## Exercise goal:
Set down each line from the line holding "R7: none -> 6.2k (+3V3, SCL)" to the last line of the entries below, exactly, with both ends included and without pictures.

## Exercise materials:

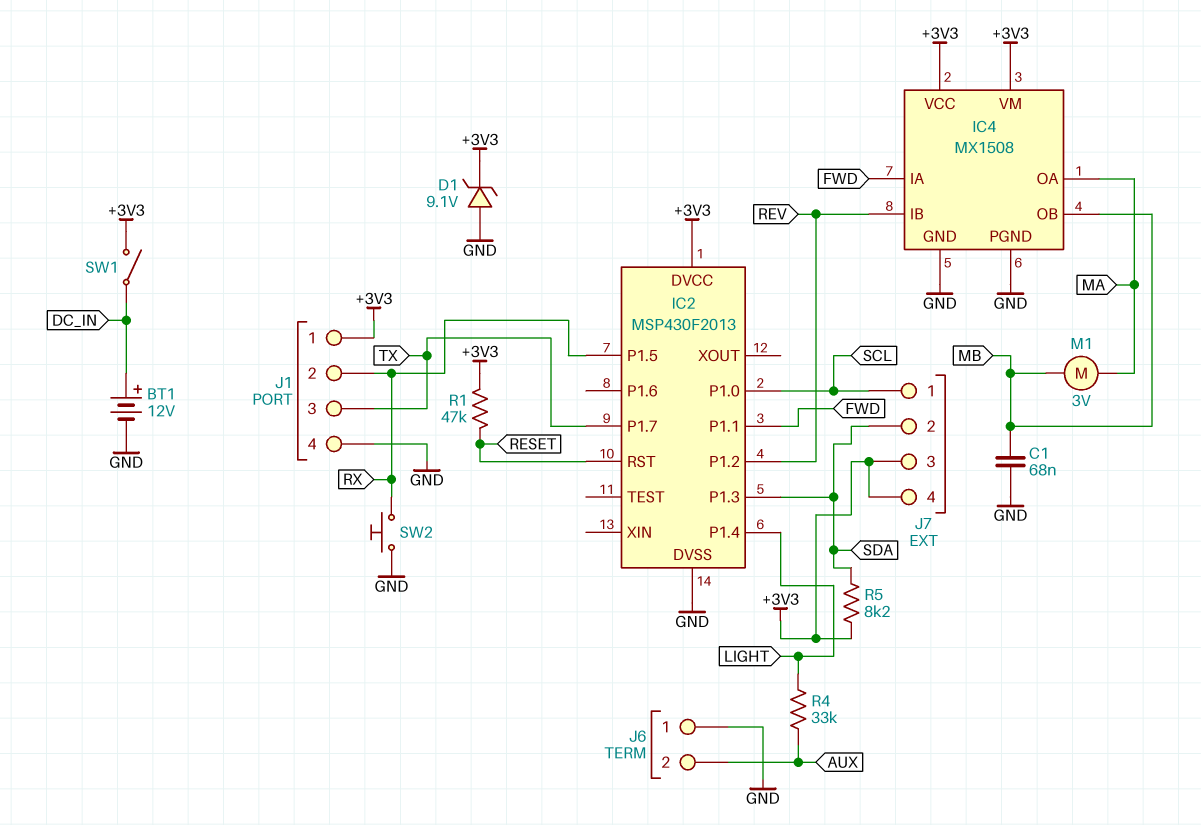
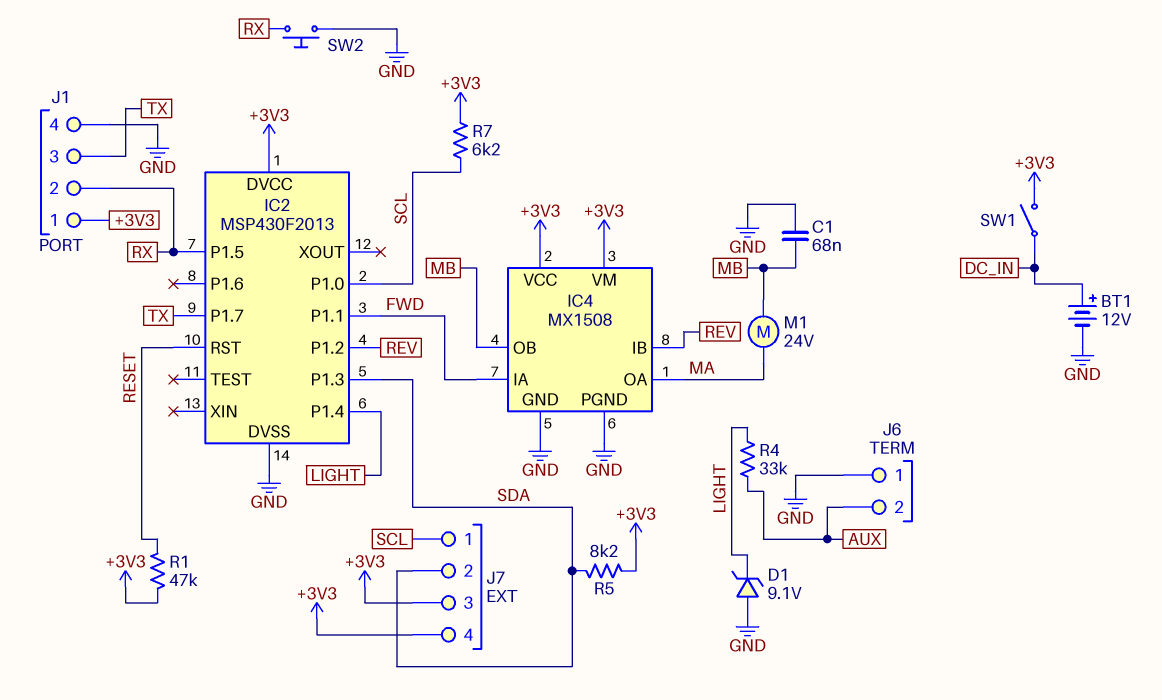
D1: zener 9.1V (A GND, K +3V3) -> zener 9.1V (A GND, K LIGHT)
M1: motor 3V (MA, MB) -> motor 24V (MA, MB)
R7: none -> 6.2k (+3V3, SCL)

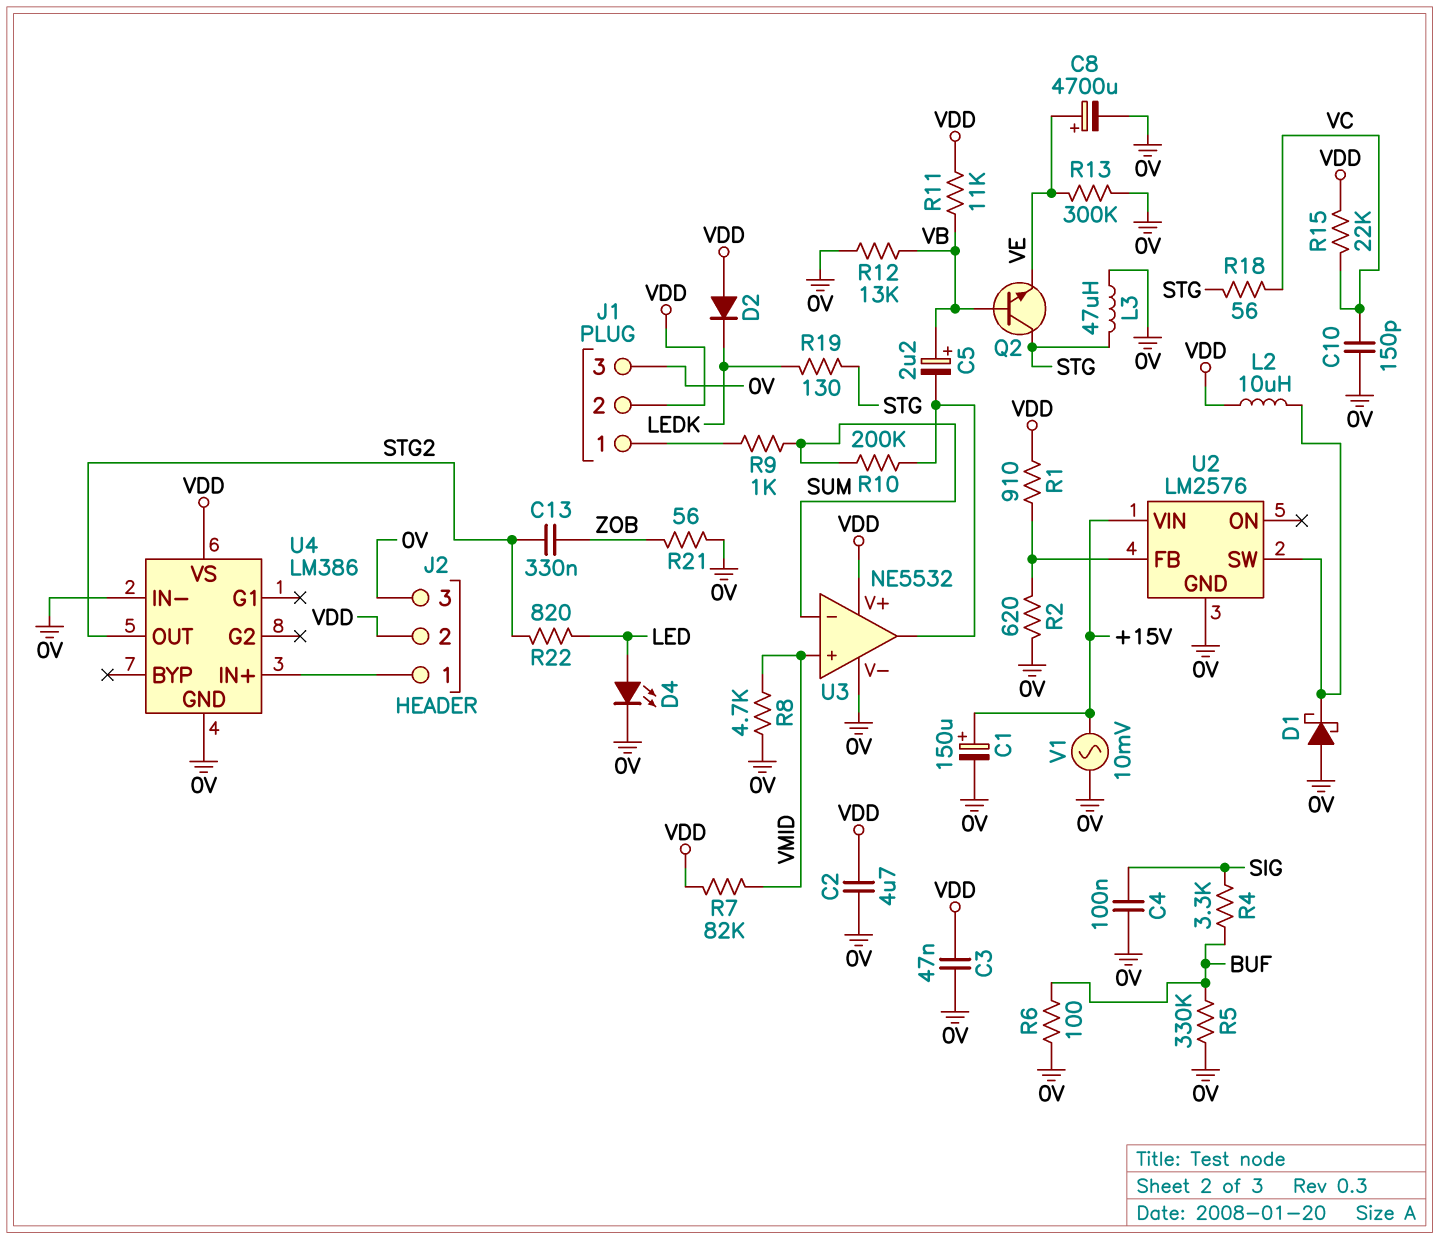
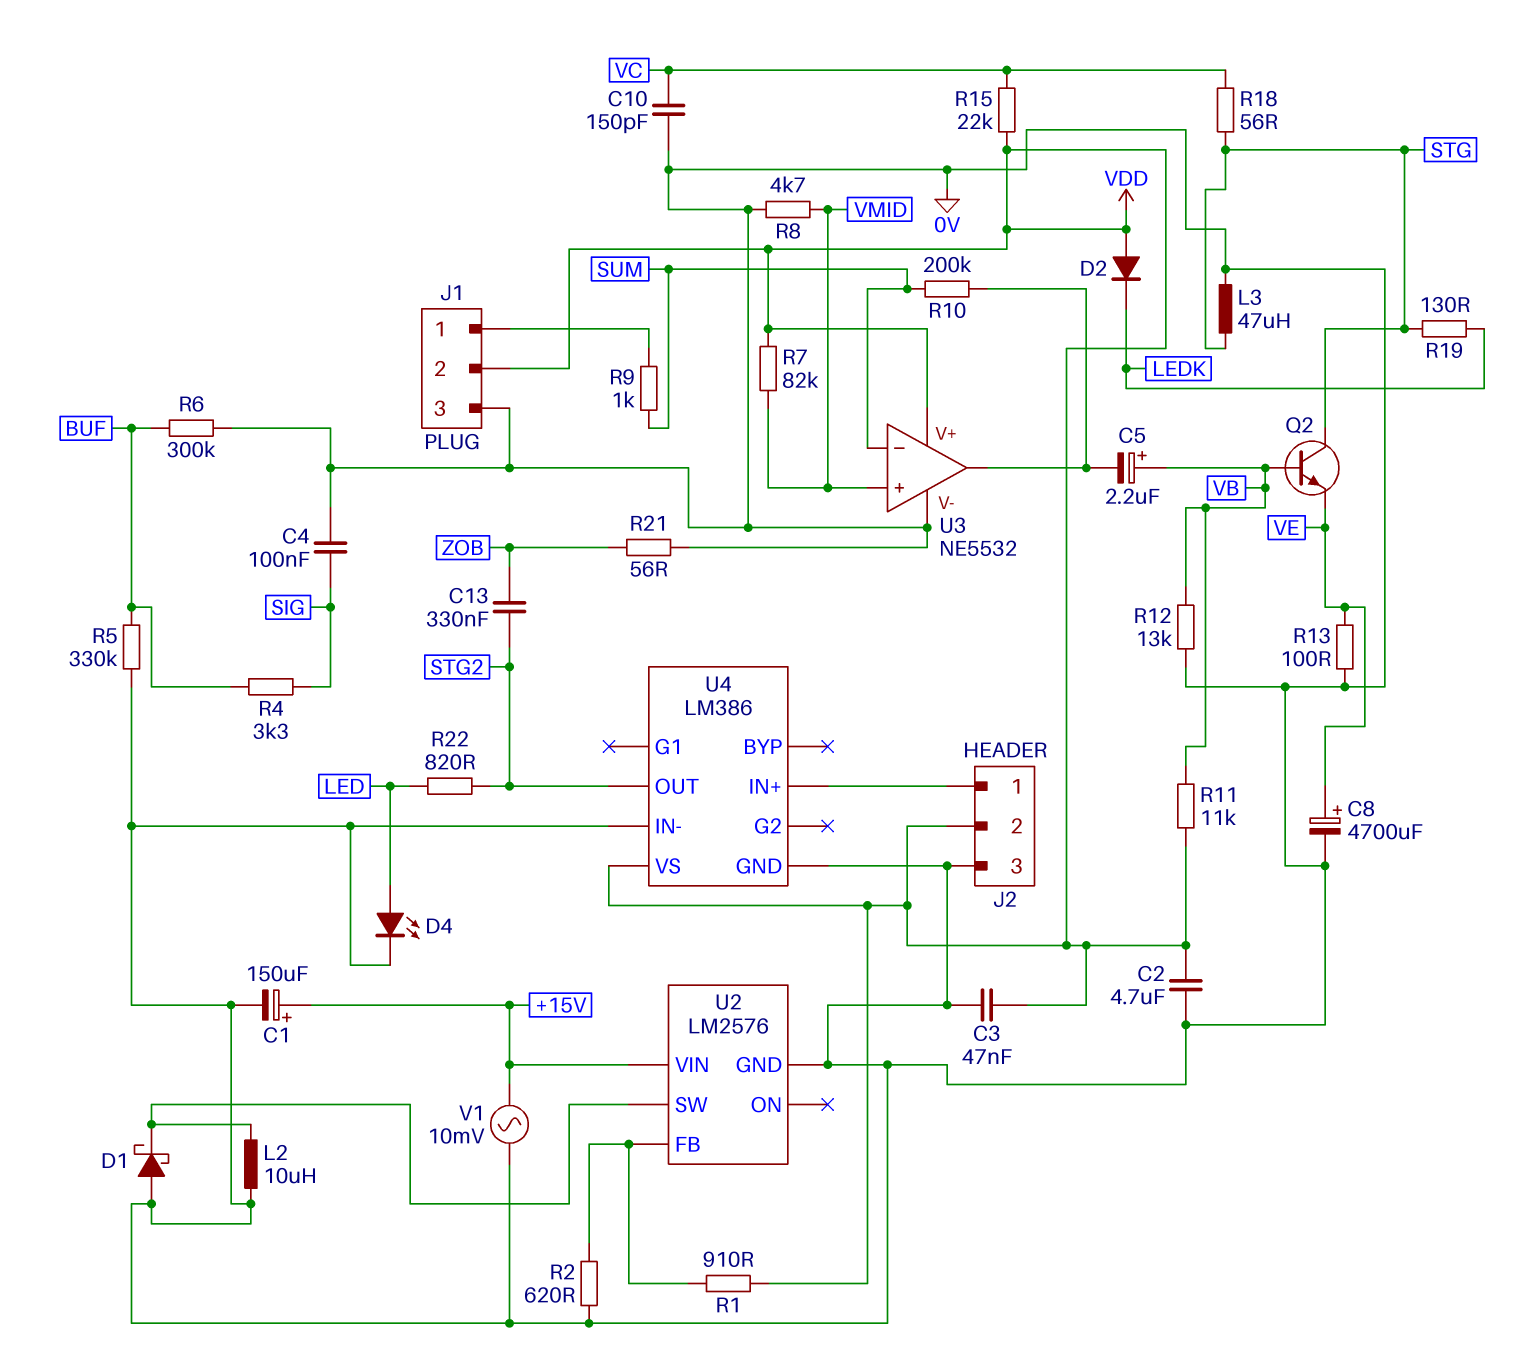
L2: 10uH (U2/SW, VDD) -> 10uH (0V, U2/SW)
R6: 100 (0V, BUF) -> 300k (0V, BUF)
R13: 300k (0V, VE) -> 100 (0V, VE)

## Your response:
R7: none -> 6.2k (+3V3, SCL)

L2: 10uH (U2/SW, VDD) -> 10uH (0V, U2/SW)
R6: 100 (0V, BUF) -> 300k (0V, BUF)
R13: 300k (0V, VE) -> 100 (0V, VE)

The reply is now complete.